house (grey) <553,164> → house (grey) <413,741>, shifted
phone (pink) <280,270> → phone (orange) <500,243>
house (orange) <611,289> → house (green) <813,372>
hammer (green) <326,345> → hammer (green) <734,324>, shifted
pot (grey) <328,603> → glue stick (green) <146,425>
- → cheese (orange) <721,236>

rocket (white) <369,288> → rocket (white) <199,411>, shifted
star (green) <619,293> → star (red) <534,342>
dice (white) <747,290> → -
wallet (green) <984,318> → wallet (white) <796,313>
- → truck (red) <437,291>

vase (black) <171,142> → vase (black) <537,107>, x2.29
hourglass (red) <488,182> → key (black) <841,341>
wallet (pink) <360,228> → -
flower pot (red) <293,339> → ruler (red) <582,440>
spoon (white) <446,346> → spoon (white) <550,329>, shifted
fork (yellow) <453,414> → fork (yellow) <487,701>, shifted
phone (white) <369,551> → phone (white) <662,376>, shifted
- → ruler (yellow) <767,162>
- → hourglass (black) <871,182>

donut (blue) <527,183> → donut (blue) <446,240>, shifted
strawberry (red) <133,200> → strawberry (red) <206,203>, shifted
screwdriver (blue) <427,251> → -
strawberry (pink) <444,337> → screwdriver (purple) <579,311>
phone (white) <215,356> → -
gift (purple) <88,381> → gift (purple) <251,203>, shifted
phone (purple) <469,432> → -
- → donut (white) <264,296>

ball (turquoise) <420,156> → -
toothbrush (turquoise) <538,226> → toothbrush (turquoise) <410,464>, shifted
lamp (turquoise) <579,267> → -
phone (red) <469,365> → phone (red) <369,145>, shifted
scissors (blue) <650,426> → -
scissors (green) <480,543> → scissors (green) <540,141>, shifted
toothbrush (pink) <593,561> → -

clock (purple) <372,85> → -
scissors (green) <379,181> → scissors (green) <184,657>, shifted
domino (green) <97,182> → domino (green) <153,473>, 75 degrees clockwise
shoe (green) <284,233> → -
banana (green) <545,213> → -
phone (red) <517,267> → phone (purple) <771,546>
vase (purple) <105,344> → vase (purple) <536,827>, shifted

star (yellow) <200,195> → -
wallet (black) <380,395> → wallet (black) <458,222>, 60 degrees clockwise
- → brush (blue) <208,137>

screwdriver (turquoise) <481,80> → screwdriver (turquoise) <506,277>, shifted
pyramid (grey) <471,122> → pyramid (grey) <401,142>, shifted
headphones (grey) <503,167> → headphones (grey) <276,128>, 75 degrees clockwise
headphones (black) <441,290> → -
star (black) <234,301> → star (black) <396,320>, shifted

**WHAT IS NEEDED:** Your answer must be the data above, copied exactly from its first line through the line containing "pot (grey) <328,603>", and nothing more.

**WRITTEN RESPONSE:**
house (grey) <553,164> → house (grey) <413,741>, shifted
phone (pink) <280,270> → phone (orange) <500,243>
house (orange) <611,289> → house (green) <813,372>
hammer (green) <326,345> → hammer (green) <734,324>, shifted
pot (grey) <328,603> → glue stick (green) <146,425>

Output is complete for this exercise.